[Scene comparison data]
■ ■ ■

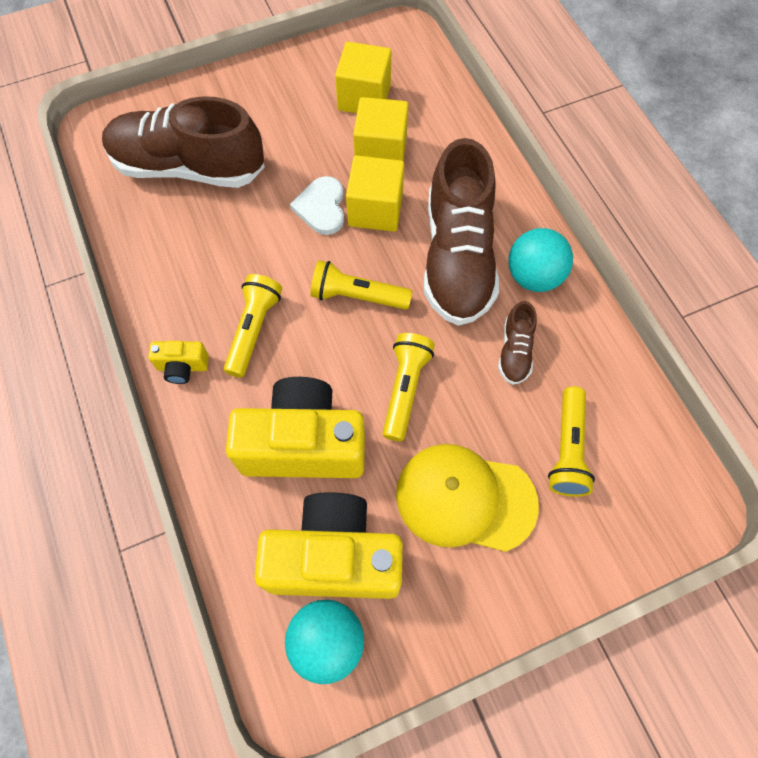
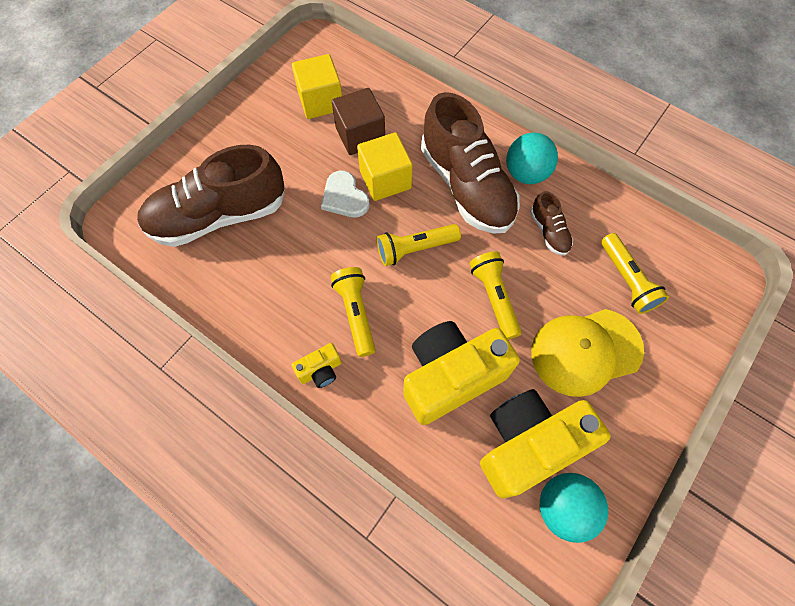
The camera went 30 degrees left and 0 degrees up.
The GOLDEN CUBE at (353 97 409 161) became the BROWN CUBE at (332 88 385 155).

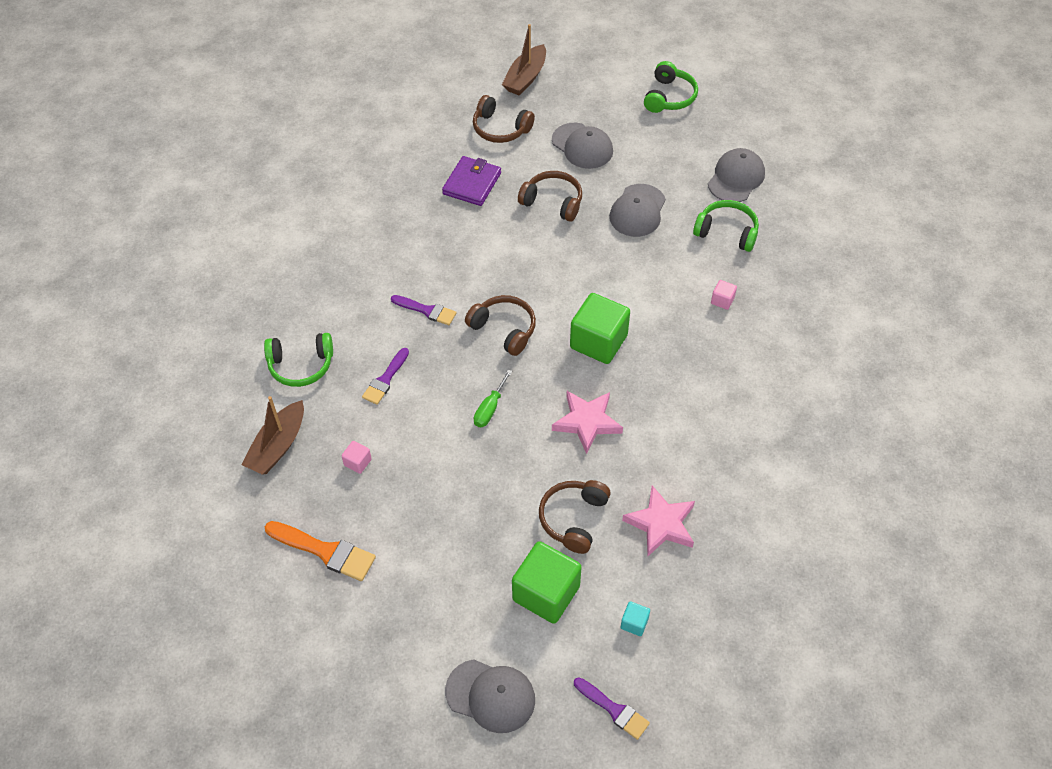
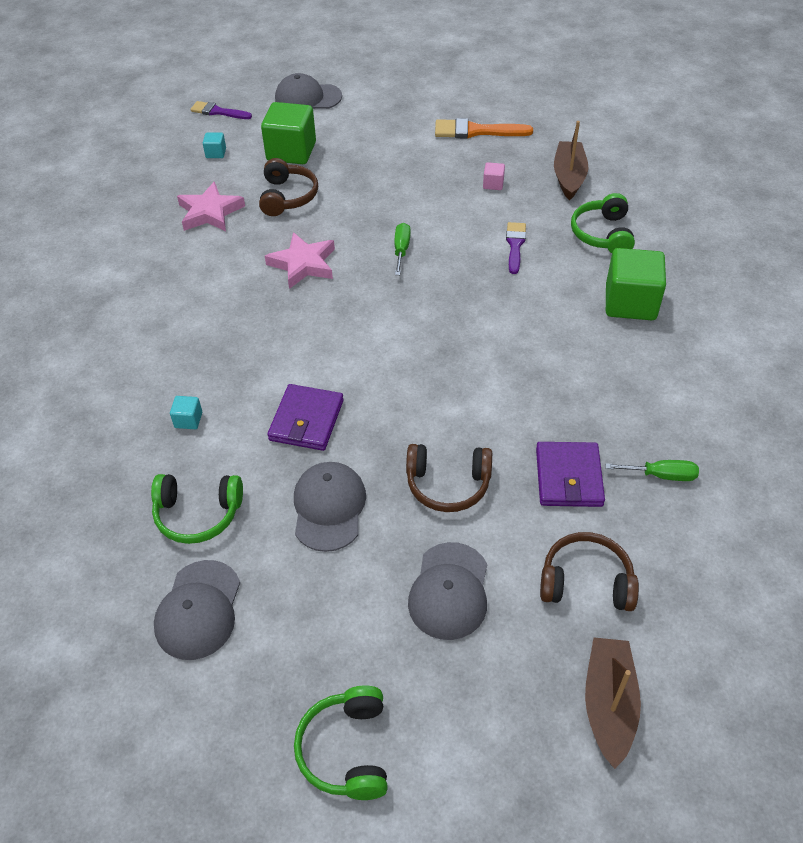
The camera went 160 degrees right and 5 degrees down.
The GREY BASEBALL CAP at (552 123 613 169) turned 105 degrees counterclockwise.
The ROSY CUBE at (711 280 737 310) became the TURQUOISE CUBE at (170 396 202 429).
The EMERALD CUBE moved from (570 293 630 364) to (606 248 666 320).
The PURPLE PAINT BRUSH at (391 295 456 325) disappeared.
The BROWN HEADPHONES at (465 295 536 356) disappeared.
The EMERALD HEADPHONES at (264 333 333 387) turned 60 degrees counterclockwise.
The PURPLE WALLET at (267 384 344 451) appeared.
The EMERALD FLAT SCREWDRIVER at (605 460 699 481) appeared.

■ ■ ■

Retype the data above exactly. Leave the pictures out.

The camera went 30 degrees left and 0 degrees up.
The GOLDEN CUBE at (353 97 409 161) became the BROWN CUBE at (332 88 385 155).

The camera went 160 degrees right and 5 degrees down.
The GREY BASEBALL CAP at (552 123 613 169) turned 105 degrees counterclockwise.
The ROSY CUBE at (711 280 737 310) became the TURQUOISE CUBE at (170 396 202 429).
The EMERALD CUBE moved from (570 293 630 364) to (606 248 666 320).
The PURPLE PAINT BRUSH at (391 295 456 325) disappeared.
The BROWN HEADPHONES at (465 295 536 356) disappeared.
The EMERALD HEADPHONES at (264 333 333 387) turned 60 degrees counterclockwise.
The PURPLE WALLET at (267 384 344 451) appeared.
The EMERALD FLAT SCREWDRIVER at (605 460 699 481) appeared.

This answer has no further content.